**What is needed:** At the line containing "brown teddy bear: 4 -> 7", begin setting down the entries exactly, and stop only after the last line.

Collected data
○ ○ ○ ○ ○ ○ ○
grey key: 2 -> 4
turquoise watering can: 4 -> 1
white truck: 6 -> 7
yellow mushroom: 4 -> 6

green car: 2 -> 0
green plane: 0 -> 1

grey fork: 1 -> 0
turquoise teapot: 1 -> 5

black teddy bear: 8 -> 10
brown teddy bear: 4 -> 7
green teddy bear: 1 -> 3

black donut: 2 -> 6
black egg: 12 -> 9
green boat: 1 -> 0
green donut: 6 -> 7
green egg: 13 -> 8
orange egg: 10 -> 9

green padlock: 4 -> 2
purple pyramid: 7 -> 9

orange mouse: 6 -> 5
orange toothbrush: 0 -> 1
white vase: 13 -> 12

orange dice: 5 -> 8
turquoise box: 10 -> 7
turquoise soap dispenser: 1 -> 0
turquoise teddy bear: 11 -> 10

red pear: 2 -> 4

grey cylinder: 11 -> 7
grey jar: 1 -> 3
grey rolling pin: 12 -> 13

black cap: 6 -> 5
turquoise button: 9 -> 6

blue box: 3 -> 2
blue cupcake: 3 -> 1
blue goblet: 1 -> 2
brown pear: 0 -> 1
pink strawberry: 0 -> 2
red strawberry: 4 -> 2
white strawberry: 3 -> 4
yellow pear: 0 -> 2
○ ○ ○ ○ ○ ○ ○
**Answer to this problem:**
brown teddy bear: 4 -> 7
green teddy bear: 1 -> 3

black donut: 2 -> 6
black egg: 12 -> 9
green boat: 1 -> 0
green donut: 6 -> 7
green egg: 13 -> 8
orange egg: 10 -> 9

green padlock: 4 -> 2
purple pyramid: 7 -> 9

orange mouse: 6 -> 5
orange toothbrush: 0 -> 1
white vase: 13 -> 12

orange dice: 5 -> 8
turquoise box: 10 -> 7
turquoise soap dispenser: 1 -> 0
turquoise teddy bear: 11 -> 10

red pear: 2 -> 4

grey cylinder: 11 -> 7
grey jar: 1 -> 3
grey rolling pin: 12 -> 13

black cap: 6 -> 5
turquoise button: 9 -> 6

blue box: 3 -> 2
blue cupcake: 3 -> 1
blue goblet: 1 -> 2
brown pear: 0 -> 1
pink strawberry: 0 -> 2
red strawberry: 4 -> 2
white strawberry: 3 -> 4
yellow pear: 0 -> 2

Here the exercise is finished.